| What you have to do |
Skip the pictures. Transcribe the rest of the data below without changing a word.

| Stored data |
:::
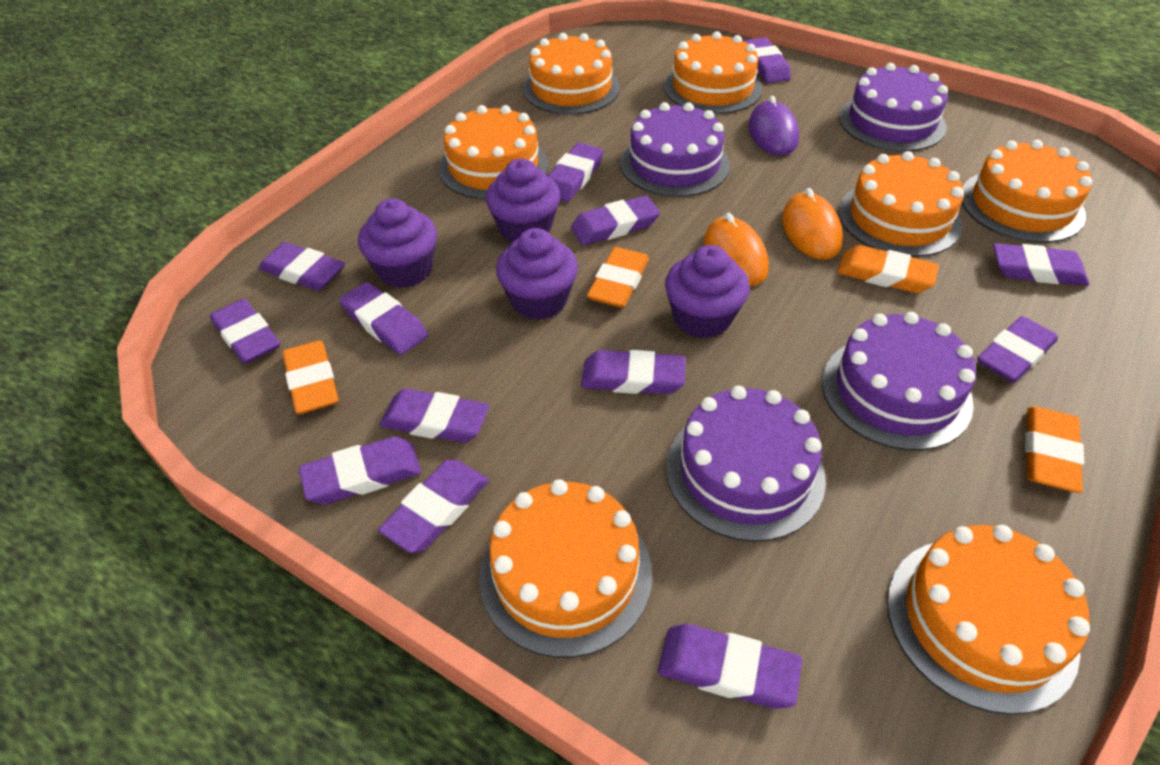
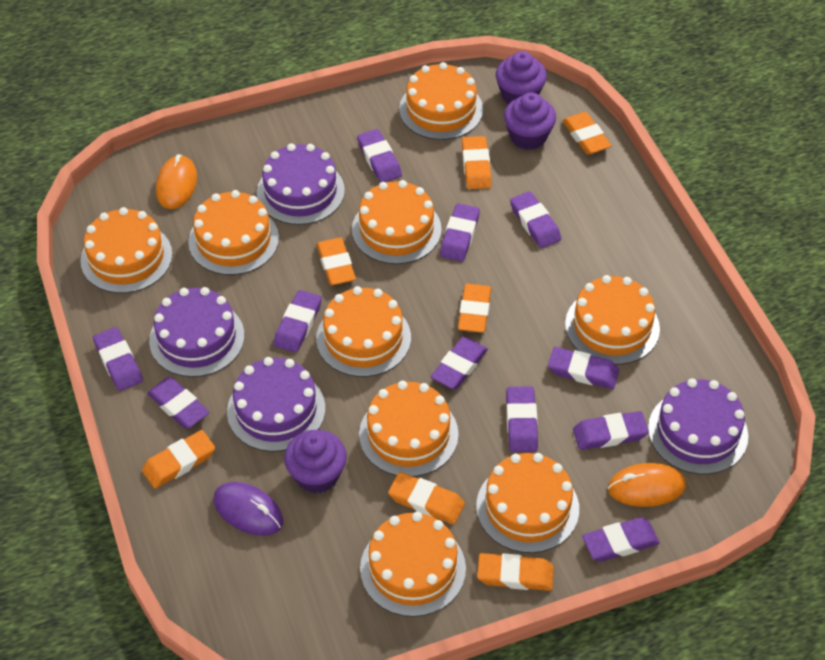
orange cake: 7 -> 9
orange eraser: 4 -> 7
purple cupcake: 4 -> 3
purple eraser: 13 -> 11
:::
| Output of the task |
orange cake: 7 -> 9
orange eraser: 4 -> 7
purple cupcake: 4 -> 3
purple eraser: 13 -> 11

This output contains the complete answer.